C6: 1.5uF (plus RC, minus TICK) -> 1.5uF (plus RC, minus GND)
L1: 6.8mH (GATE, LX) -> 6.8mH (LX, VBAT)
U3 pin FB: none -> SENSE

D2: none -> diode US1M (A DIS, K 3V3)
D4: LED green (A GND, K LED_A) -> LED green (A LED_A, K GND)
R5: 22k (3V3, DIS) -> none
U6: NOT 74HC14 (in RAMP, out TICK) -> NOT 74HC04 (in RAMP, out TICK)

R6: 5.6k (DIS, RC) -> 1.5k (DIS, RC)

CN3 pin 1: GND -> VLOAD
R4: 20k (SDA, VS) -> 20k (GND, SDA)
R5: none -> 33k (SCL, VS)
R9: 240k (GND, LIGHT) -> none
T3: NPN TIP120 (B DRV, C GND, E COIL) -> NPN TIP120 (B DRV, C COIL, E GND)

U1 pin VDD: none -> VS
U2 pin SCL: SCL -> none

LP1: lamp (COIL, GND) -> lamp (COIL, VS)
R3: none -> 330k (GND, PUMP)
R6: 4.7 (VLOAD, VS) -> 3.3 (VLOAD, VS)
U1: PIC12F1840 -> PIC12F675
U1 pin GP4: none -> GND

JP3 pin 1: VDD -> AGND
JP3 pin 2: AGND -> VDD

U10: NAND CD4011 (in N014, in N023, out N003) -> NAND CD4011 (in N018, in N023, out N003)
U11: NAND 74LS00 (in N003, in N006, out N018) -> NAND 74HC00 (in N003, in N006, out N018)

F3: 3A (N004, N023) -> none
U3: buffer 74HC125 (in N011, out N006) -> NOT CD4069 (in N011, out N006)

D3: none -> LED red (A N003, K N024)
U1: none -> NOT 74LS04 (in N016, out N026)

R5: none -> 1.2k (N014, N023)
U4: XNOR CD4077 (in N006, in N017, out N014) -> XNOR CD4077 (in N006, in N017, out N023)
⁂
▶ What to work on:
Beginning with the line that contains "U1: none -> NOT 74LS04 (in N016, out N026)", set down every line through the end of the data without change.

▶ Solution to this exercise:
U1: none -> NOT 74LS04 (in N016, out N026)

R5: none -> 1.2k (N014, N023)
U4: XNOR CD4077 (in N006, in N017, out N014) -> XNOR CD4077 (in N006, in N017, out N023)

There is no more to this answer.